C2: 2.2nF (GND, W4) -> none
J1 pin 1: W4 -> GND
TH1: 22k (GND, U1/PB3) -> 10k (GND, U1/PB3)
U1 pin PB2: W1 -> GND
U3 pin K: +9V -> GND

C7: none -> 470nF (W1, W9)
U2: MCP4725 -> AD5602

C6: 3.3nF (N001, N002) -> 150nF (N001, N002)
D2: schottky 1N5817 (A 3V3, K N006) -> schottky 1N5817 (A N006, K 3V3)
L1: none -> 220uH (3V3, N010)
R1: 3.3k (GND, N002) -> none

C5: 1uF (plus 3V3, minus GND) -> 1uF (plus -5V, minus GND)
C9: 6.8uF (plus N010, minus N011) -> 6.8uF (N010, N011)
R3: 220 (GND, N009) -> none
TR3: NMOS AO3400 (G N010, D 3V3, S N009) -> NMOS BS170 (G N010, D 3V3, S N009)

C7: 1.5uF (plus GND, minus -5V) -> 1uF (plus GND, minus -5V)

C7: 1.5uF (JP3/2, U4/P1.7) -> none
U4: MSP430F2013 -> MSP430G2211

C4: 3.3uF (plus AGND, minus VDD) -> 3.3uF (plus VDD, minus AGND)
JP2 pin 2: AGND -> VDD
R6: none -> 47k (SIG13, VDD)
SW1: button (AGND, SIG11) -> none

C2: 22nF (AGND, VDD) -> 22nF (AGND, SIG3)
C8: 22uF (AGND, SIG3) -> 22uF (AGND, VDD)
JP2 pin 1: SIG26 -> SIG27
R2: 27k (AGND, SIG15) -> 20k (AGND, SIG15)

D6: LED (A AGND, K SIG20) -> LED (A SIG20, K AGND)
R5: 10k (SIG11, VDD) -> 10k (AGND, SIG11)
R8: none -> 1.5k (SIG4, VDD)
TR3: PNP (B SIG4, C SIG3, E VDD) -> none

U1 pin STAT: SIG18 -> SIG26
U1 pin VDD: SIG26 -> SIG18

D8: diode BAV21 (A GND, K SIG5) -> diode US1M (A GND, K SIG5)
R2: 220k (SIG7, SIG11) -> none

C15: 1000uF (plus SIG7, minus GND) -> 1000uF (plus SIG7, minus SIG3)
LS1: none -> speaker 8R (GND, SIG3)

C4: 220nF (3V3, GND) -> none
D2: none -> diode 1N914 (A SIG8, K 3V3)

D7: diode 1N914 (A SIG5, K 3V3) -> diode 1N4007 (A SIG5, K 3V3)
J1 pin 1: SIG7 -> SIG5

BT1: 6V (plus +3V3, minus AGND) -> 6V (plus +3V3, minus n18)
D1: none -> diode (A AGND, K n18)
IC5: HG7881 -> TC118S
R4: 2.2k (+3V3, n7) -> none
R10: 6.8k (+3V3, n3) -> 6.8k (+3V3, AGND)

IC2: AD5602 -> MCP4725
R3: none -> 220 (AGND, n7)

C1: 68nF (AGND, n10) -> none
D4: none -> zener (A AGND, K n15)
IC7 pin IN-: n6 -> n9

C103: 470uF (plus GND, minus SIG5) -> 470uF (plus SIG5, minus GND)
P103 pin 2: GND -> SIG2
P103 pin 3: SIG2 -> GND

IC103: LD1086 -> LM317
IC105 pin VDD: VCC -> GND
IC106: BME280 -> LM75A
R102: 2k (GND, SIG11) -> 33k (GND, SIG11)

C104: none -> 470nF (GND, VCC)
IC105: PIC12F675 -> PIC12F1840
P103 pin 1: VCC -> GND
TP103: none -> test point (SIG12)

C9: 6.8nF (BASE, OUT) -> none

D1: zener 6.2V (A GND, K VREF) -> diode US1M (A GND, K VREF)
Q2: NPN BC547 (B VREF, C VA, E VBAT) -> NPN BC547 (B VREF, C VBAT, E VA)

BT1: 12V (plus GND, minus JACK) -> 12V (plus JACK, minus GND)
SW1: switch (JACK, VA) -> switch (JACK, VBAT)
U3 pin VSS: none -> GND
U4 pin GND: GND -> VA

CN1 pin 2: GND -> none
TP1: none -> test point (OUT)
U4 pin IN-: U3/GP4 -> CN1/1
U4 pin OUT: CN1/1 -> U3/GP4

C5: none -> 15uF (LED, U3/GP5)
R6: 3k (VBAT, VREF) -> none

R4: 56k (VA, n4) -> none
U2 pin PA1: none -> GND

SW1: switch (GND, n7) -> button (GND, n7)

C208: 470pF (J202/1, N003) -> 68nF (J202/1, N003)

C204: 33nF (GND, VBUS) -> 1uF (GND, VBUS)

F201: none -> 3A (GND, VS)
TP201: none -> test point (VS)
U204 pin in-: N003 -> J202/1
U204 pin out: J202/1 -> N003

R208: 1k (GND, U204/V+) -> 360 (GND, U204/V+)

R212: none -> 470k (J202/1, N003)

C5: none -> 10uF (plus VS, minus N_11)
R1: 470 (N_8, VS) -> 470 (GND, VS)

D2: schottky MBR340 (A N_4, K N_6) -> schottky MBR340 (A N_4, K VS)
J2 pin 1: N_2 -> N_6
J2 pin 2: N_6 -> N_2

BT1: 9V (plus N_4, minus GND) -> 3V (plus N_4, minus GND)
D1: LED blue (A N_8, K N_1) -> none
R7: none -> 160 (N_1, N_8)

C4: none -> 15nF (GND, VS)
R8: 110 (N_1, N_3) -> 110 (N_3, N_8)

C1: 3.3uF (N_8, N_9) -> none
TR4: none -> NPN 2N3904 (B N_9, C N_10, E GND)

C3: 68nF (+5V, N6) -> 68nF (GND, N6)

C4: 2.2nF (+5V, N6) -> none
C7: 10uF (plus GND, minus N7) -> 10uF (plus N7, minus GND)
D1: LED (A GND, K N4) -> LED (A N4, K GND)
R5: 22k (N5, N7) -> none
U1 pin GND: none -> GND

→ **About this task**:
From the listing above, how many lines contain the word "point"? Give only the number.

→ **Reply to the task**:
3